**Action item:** For this exercise, write out the whole listing below exactly, omitting its images.

:: Input ::

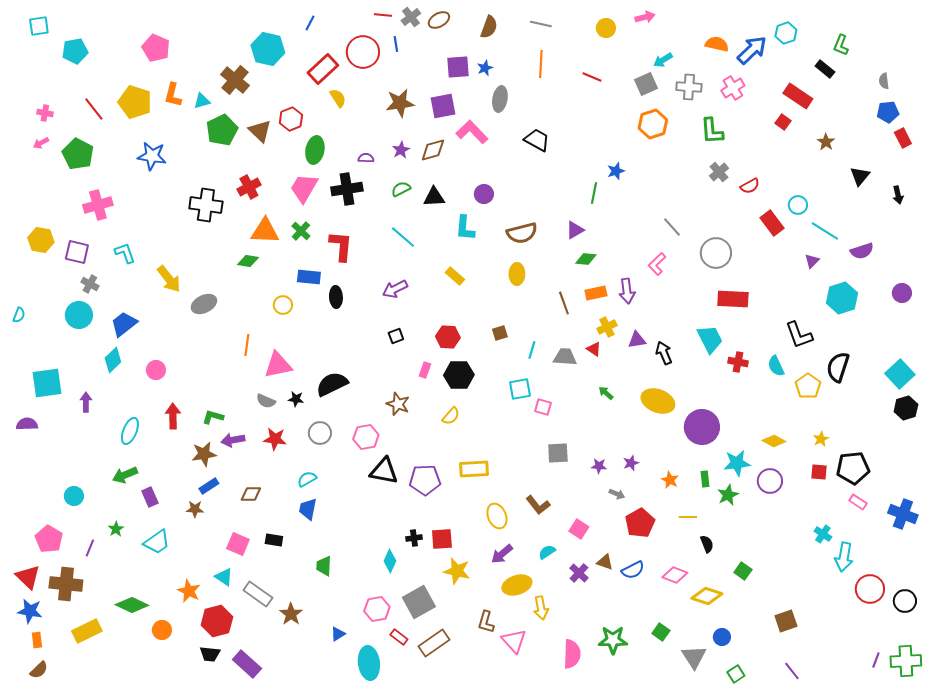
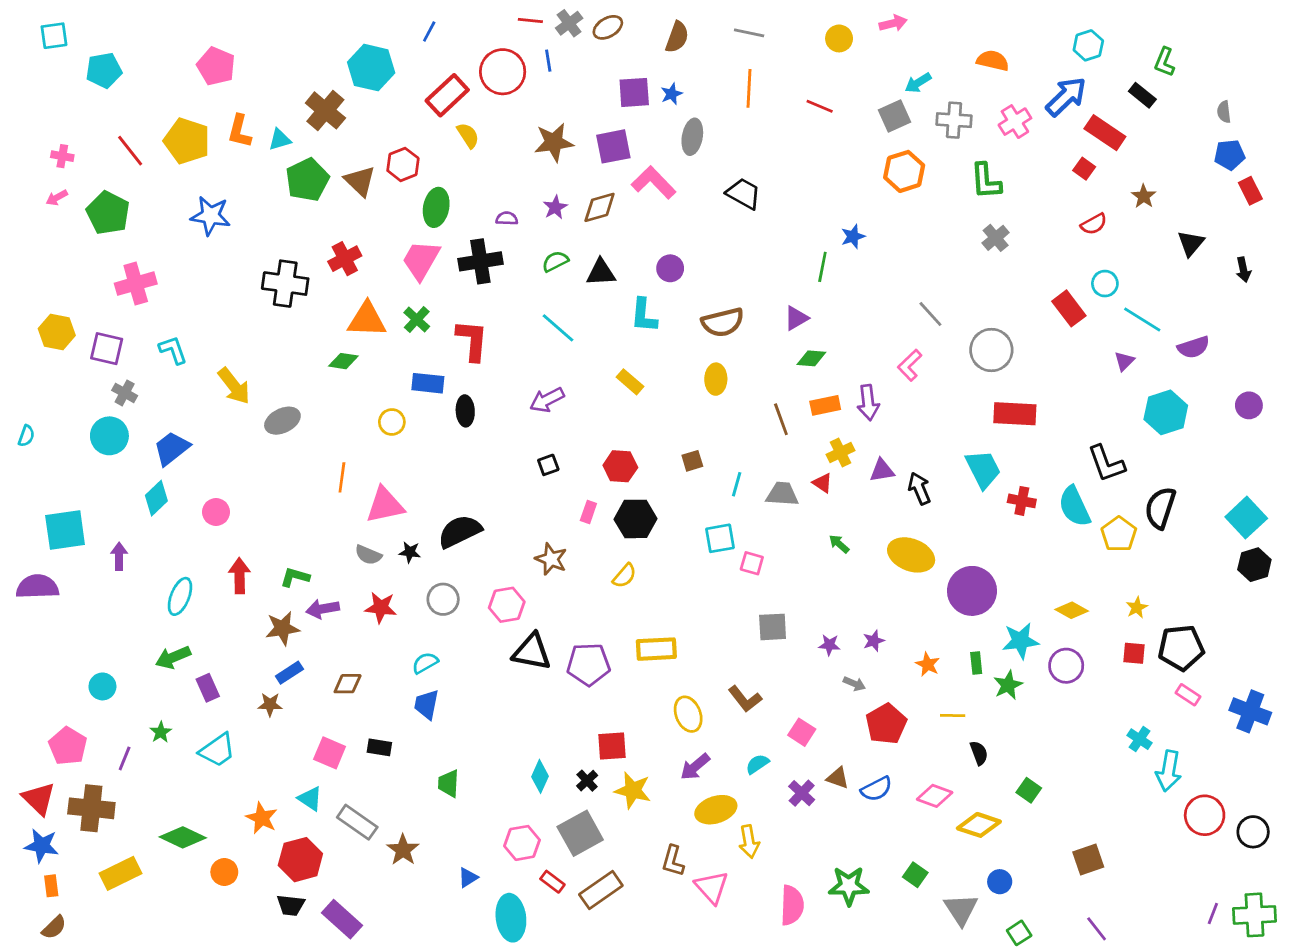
blue arrow: (752, 50) -> (1066, 97), moved
red semicircle: (750, 186) -> (1094, 224), moved
cyan semicircle: (776, 366) -> (1074, 506), size x1.4
purple semicircle: (27, 424) -> (37, 587), size x1.4
black cross: (414, 538) -> (587, 781), moved, turned -35

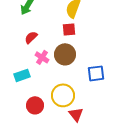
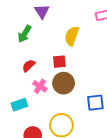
red square: (69, 29) -> (59, 62), moved

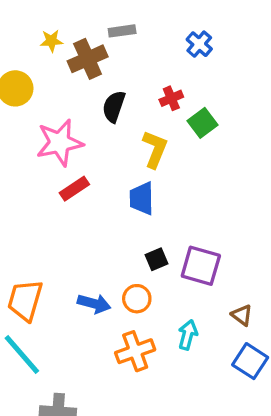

:::

**Answer area:**
blue arrow: (752, 50) -> (1066, 97), moved
red semicircle: (750, 186) -> (1094, 224), moved
cyan semicircle: (776, 366) -> (1074, 506), size x1.4
purple semicircle: (27, 424) -> (37, 587), size x1.4
black cross: (414, 538) -> (587, 781), moved, turned -35

red square: (69, 29) -> (59, 62), moved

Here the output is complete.